### Problem
I need each line of the entries below that includes the string "book".

== Segment start ==

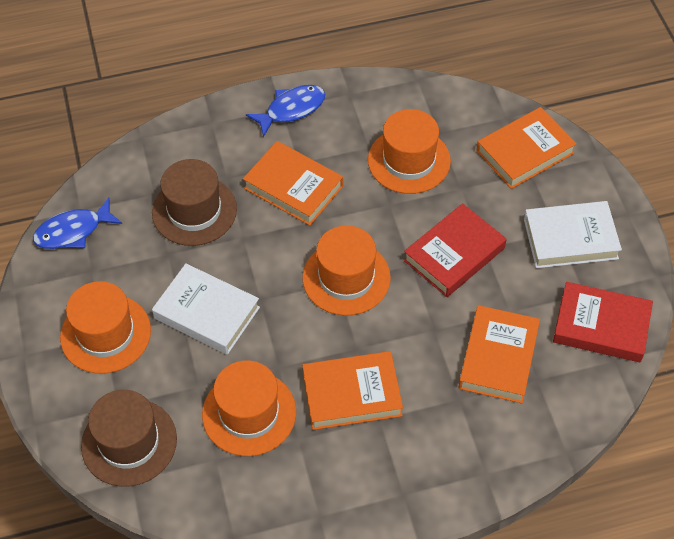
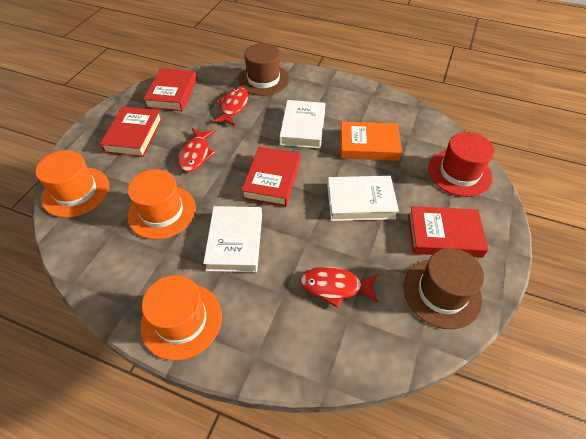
blue fish: 2 -> 0
orange book: 4 -> 1
orange hat: 4 -> 3
red book: 2 -> 4
red fish: 0 -> 3
red hat: 0 -> 1
white book: 2 -> 3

== Segment end ==

### Response area
orange book: 4 -> 1
red book: 2 -> 4
white book: 2 -> 3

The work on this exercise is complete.